Supplied records section start
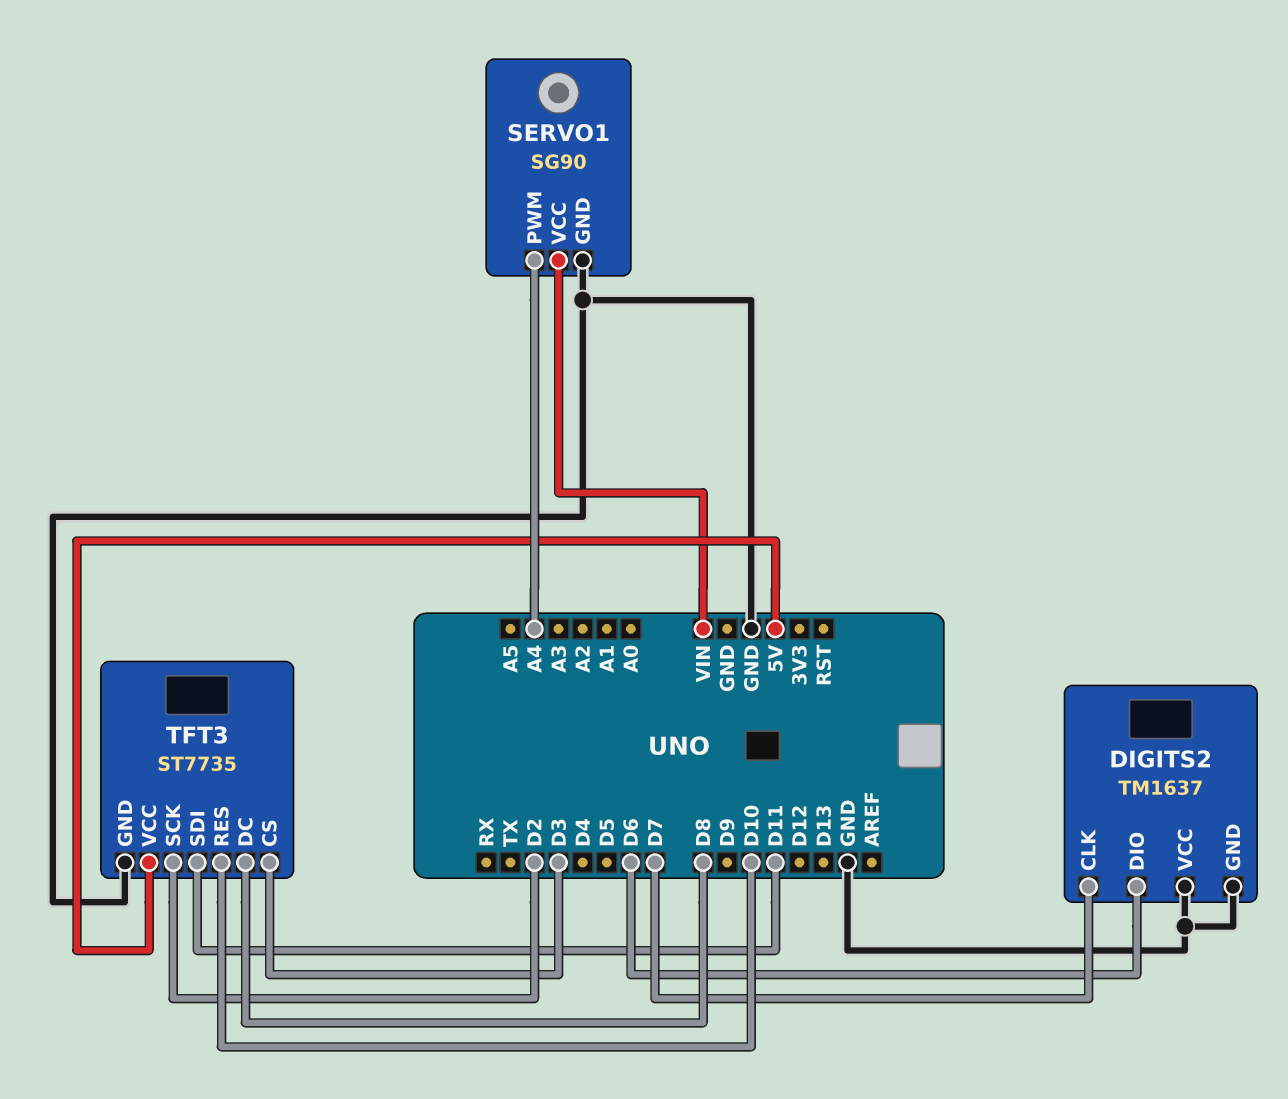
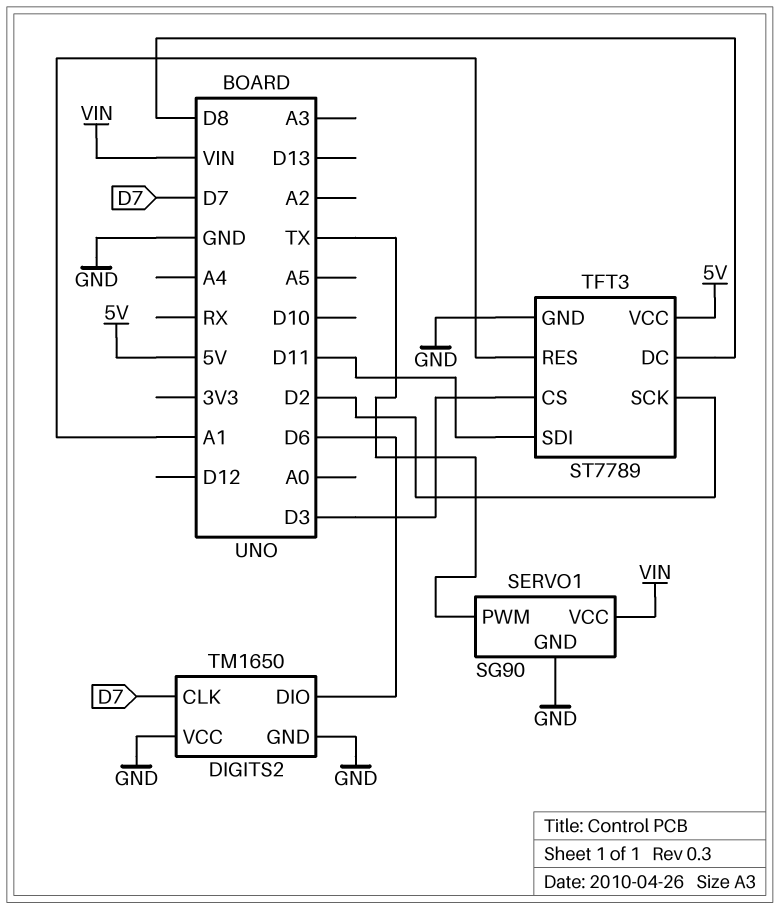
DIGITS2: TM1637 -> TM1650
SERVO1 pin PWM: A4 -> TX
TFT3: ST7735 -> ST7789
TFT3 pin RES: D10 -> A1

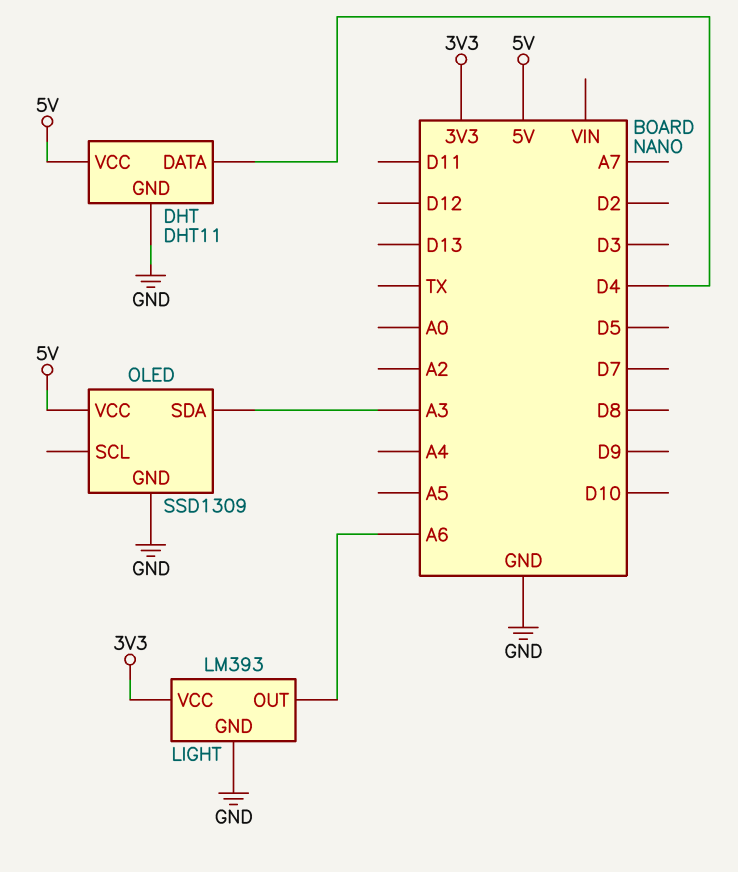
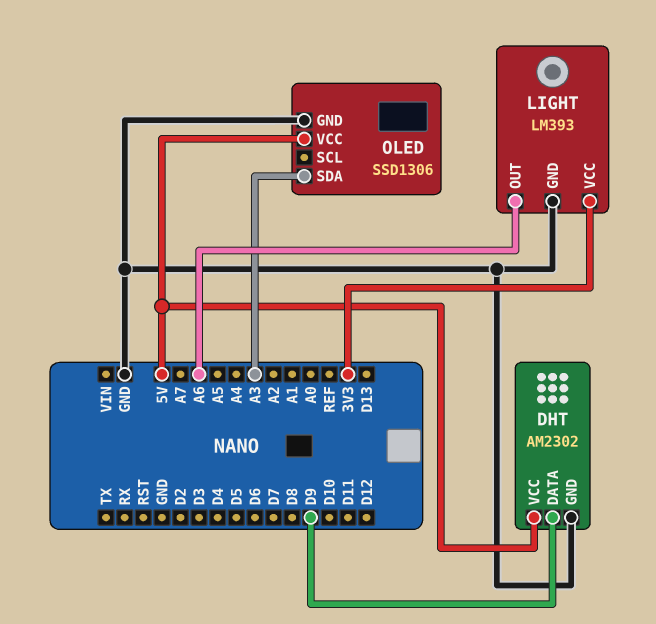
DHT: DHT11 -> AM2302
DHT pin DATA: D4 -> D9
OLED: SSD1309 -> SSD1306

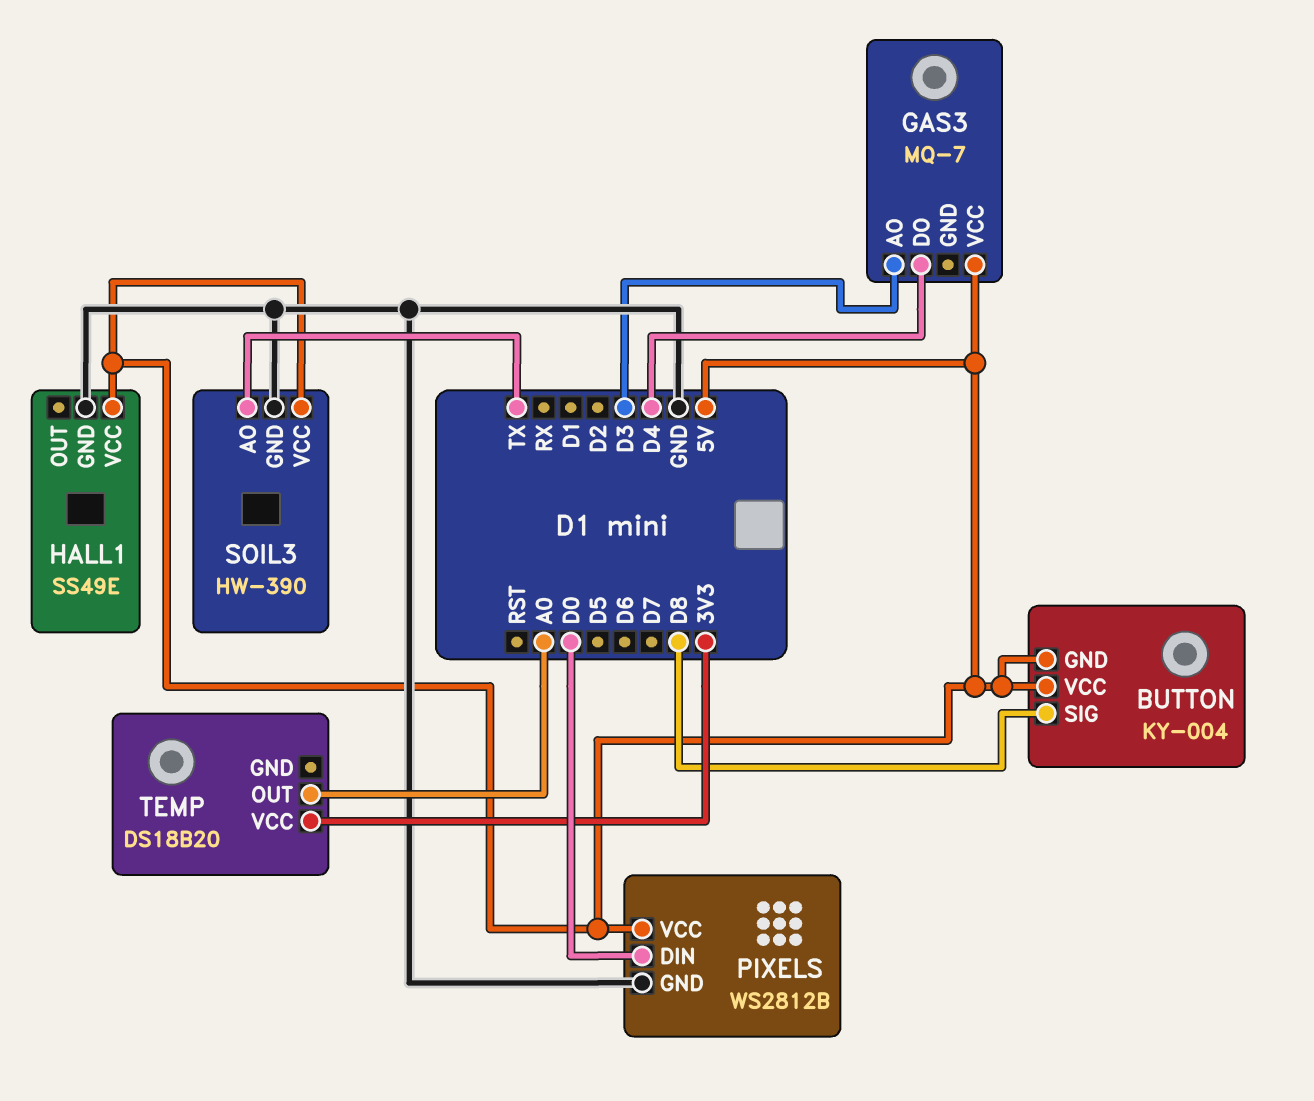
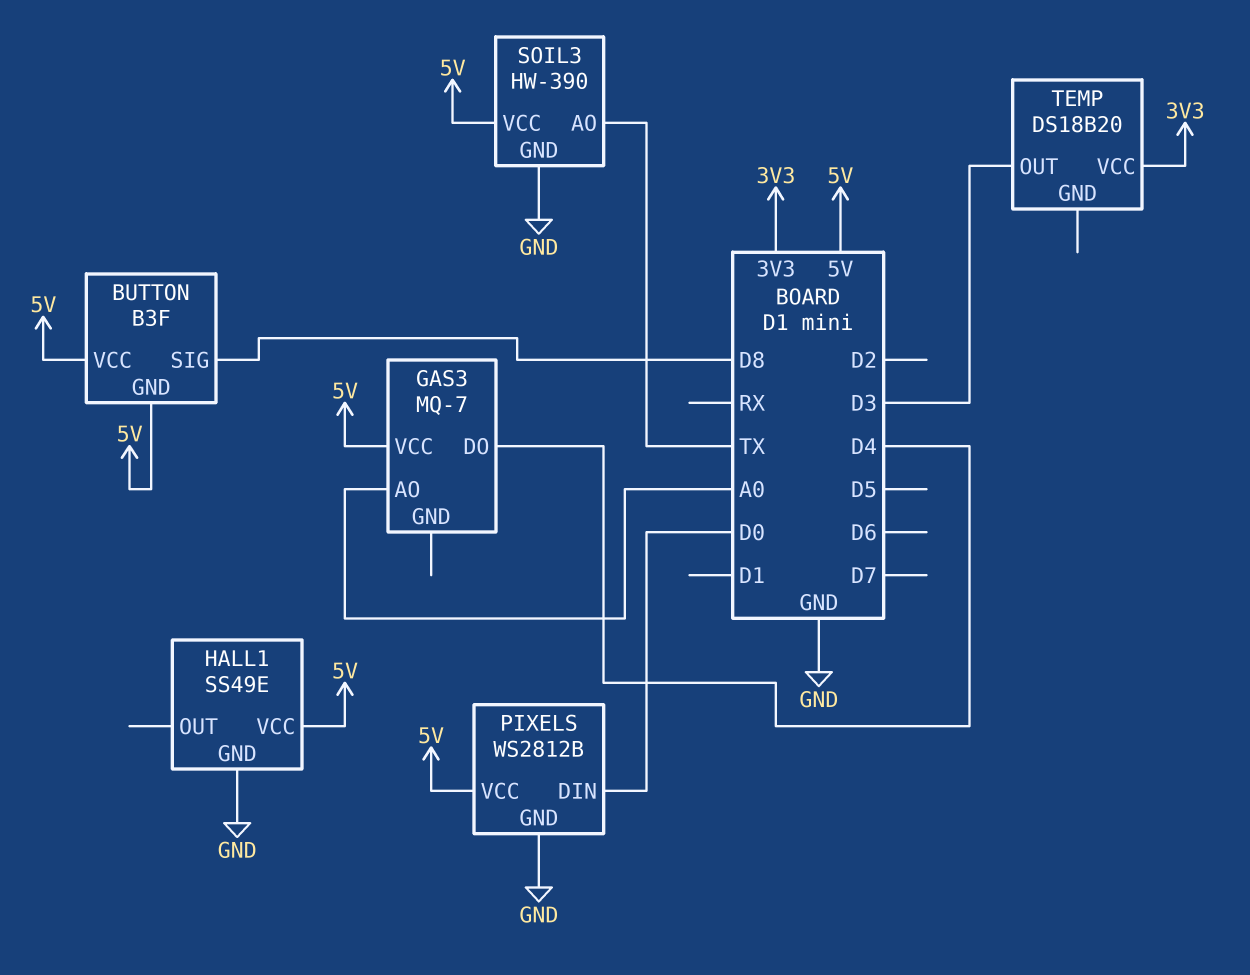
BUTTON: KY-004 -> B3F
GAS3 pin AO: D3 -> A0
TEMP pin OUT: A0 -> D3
Supplied records section end
What you should do — Word for word, repeat the data above with the pictures left out.

Task response —
DIGITS2: TM1637 -> TM1650
SERVO1 pin PWM: A4 -> TX
TFT3: ST7735 -> ST7789
TFT3 pin RES: D10 -> A1

DHT: DHT11 -> AM2302
DHT pin DATA: D4 -> D9
OLED: SSD1309 -> SSD1306

BUTTON: KY-004 -> B3F
GAS3 pin AO: D3 -> A0
TEMP pin OUT: A0 -> D3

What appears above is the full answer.